- [INPUT DATA]
..............................

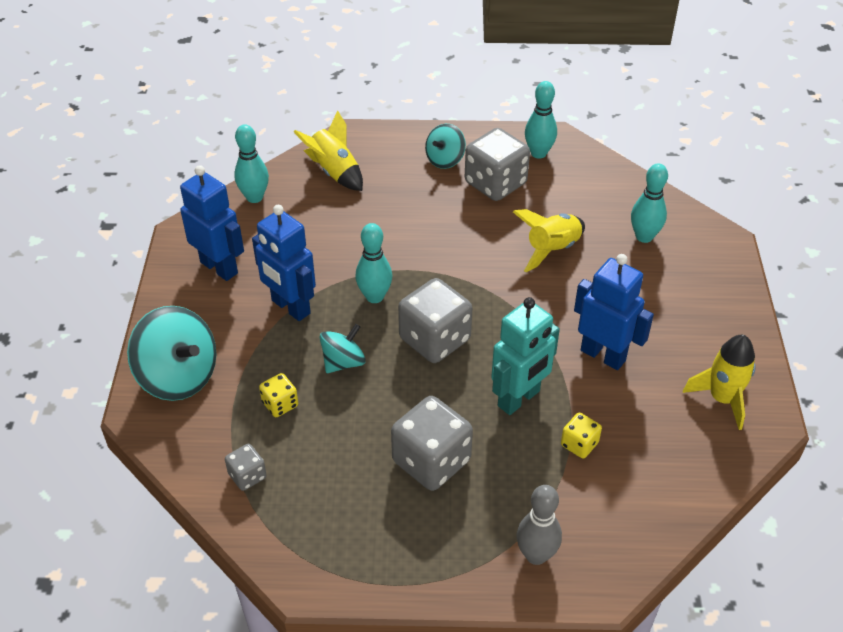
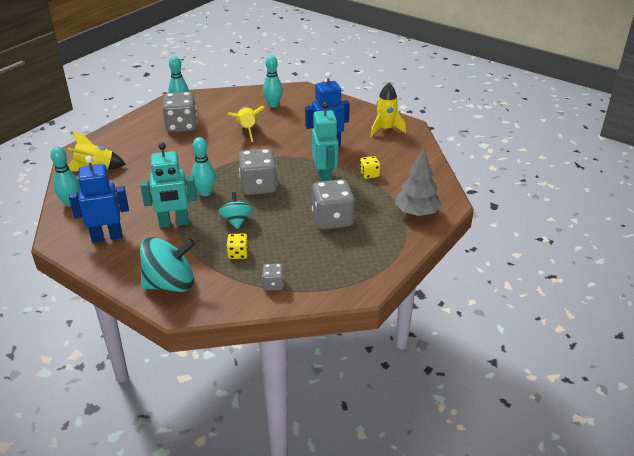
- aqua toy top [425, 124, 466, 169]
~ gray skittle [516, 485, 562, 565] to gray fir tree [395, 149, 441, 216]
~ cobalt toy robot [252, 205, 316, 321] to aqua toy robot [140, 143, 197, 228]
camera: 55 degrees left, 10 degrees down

..............................

- [HOW TO COMPLETE THIS TASK] Give back the listing exactly, with the pictures removed.

- [OUTPUT FOR THIS EXERCISE]
- aqua toy top [425, 124, 466, 169]
~ gray skittle [516, 485, 562, 565] to gray fir tree [395, 149, 441, 216]
~ cobalt toy robot [252, 205, 316, 321] to aqua toy robot [140, 143, 197, 228]
camera: 55 degrees left, 10 degrees down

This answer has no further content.